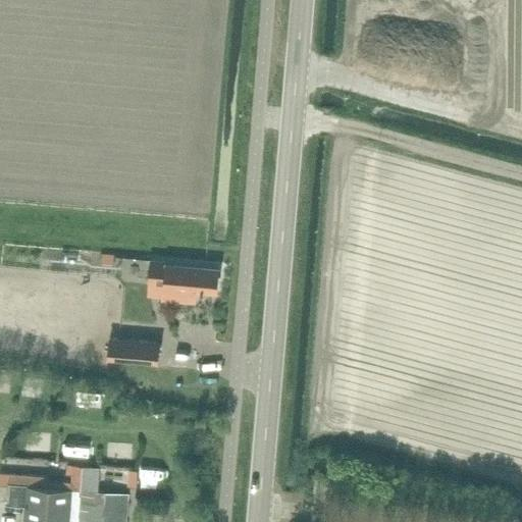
[(113,263),(113,254),(101,253),(100,262),(113,263)]
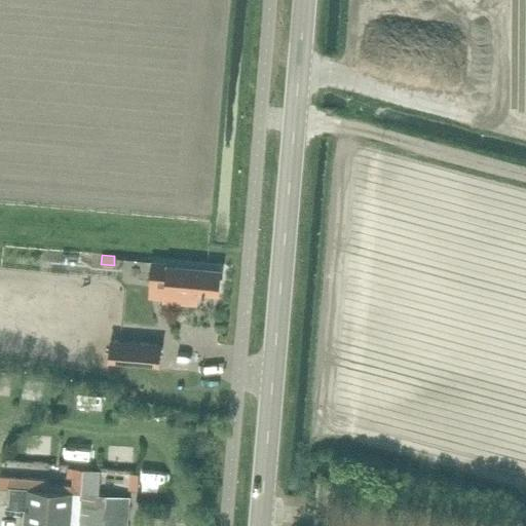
[(152,261),(150,282),(165,284),(165,289),(164,300),(195,302),(196,290),(219,292),(219,289),(220,270),(168,265),(168,263),(152,261)]
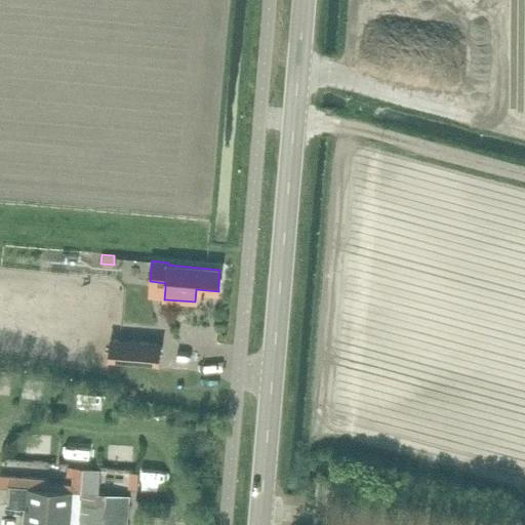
[(157,364),(159,344),(110,339),(109,360),(157,364)]
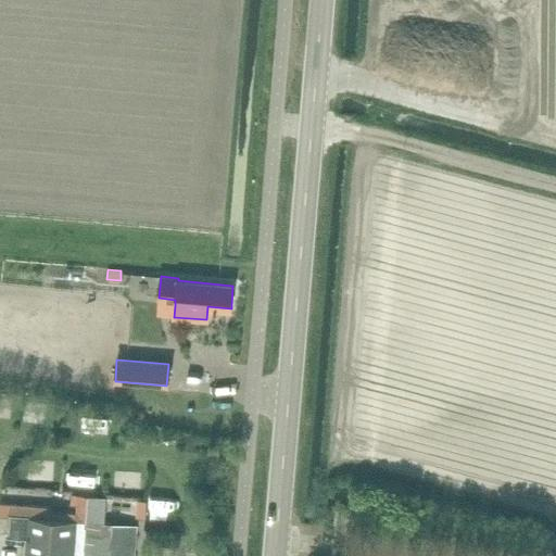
[(156,509),(158,491),(147,490),(146,508),(156,509)]
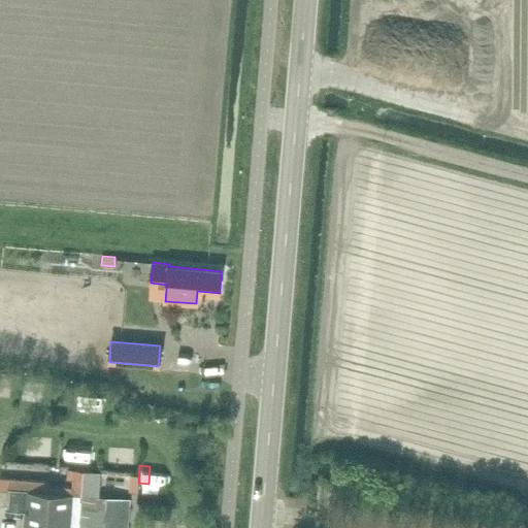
[(0,479),(0,477),(0,488),(8,489),(7,508),(8,508),(25,510),(23,527),(69,527),(72,494),(79,495),(83,470),(68,469),(67,480),(73,480),(73,487),(48,485),(48,482),(0,479)]
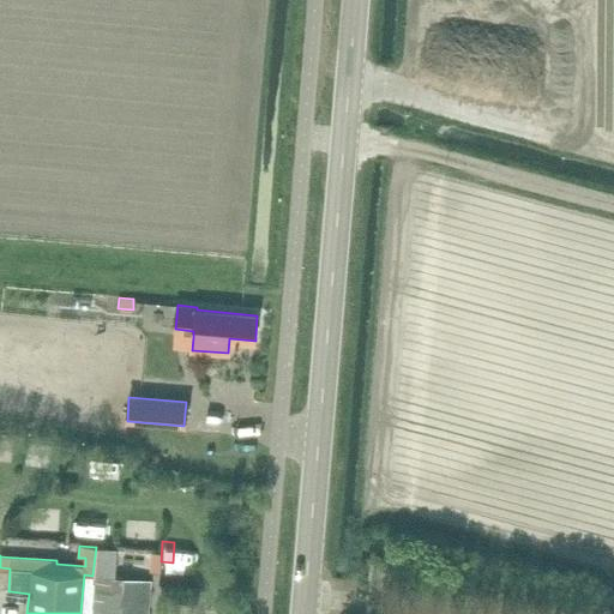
[(92,576),(90,613),(148,613),(151,581),(92,576)]
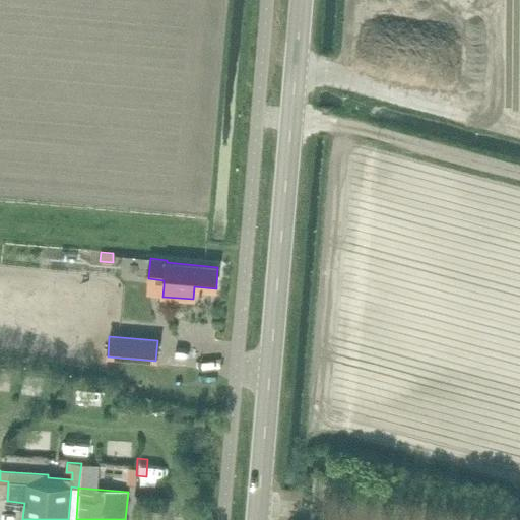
All buildings are outlined.
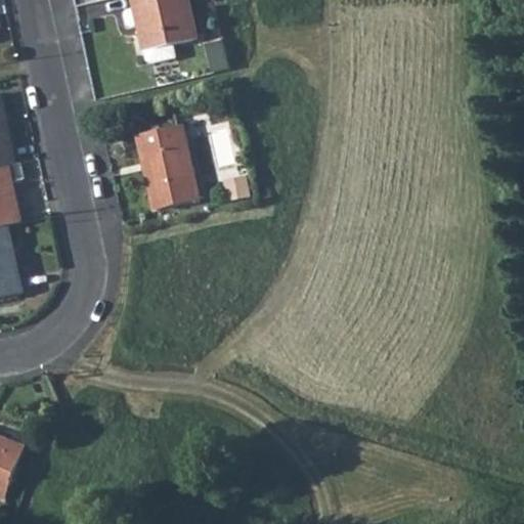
[(144,59),(148,61),(172,56),(169,44),(192,38),(182,0),(129,0),(132,7),(135,24),(144,59)]
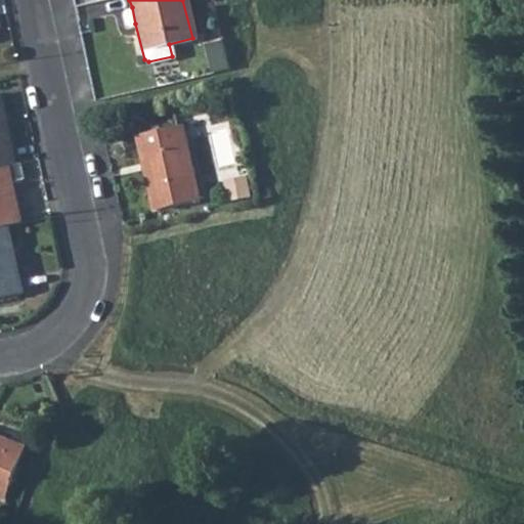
[(135,24),(132,7),(122,9),(120,12),(123,24),(126,26),(135,24)]
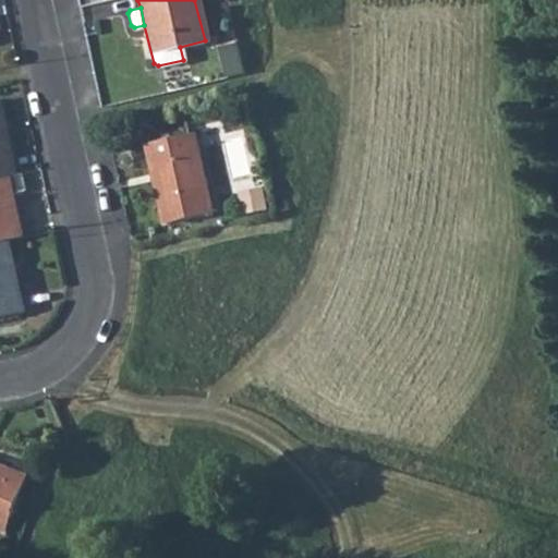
[(193,131),(147,142),(167,222),(211,211),(193,131)]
= = = =
| What needs to be done |
Restate the data above word for word, omitting every picture.

| Answer for the task |
[(113,263),(113,254),(101,253),(100,262),(113,263)]
[(152,261),(150,282),(165,284),(165,289),(164,300),(195,302),(196,290),(219,292),(219,289),(220,270),(168,265),(168,263),(152,261)]
[(157,364),(159,344),(110,339),(109,360),(157,364)]
[(156,509),(158,491),(147,490),(146,508),(156,509)]
[(0,479),(0,477),(0,488),(8,489),(7,508),(8,508),(25,510),(23,527),(69,527),(72,494),(79,495),(83,470),(68,469),(67,480),(73,480),(73,487),(48,485),(48,482),(0,479)]
[(92,576),(90,613),(148,613),(151,581),(92,576)]
All buildings are outlined.
[(144,59),(148,61),(172,56),(169,44),(192,38),(182,0),(129,0),(132,7),(135,24),(144,59)]
[(135,24),(132,7),(122,9),(120,12),(123,24),(126,26),(135,24)]
[(193,131),(147,142),(167,222),(211,211),(193,131)]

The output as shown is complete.